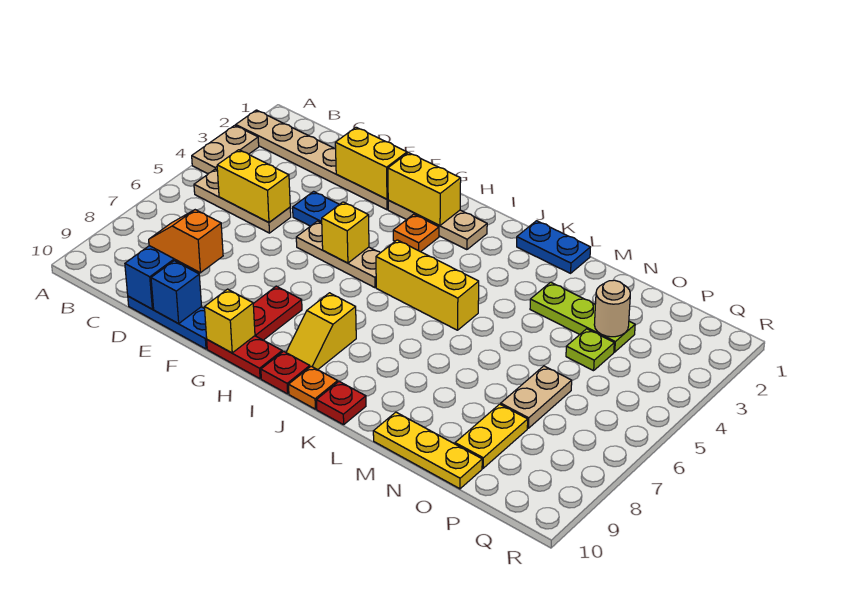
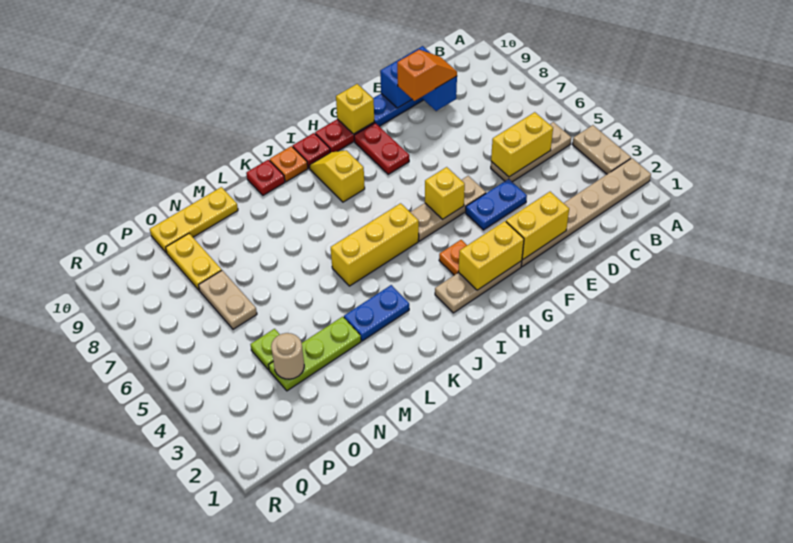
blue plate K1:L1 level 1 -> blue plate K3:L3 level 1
...
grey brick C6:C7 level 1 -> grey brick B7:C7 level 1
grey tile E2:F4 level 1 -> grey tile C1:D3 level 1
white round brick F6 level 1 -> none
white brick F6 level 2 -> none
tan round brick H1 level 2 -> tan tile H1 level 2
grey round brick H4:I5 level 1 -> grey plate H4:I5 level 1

**What you are asked to do**
Copy out only the lines of the records above from the one with "white brick F6 level 2 -> none" through the one with "grey round brick", exactly as they stand, both included.

**Your solution**
white brick F6 level 2 -> none
tan round brick H1 level 2 -> tan tile H1 level 2
grey round brick H4:I5 level 1 -> grey plate H4:I5 level 1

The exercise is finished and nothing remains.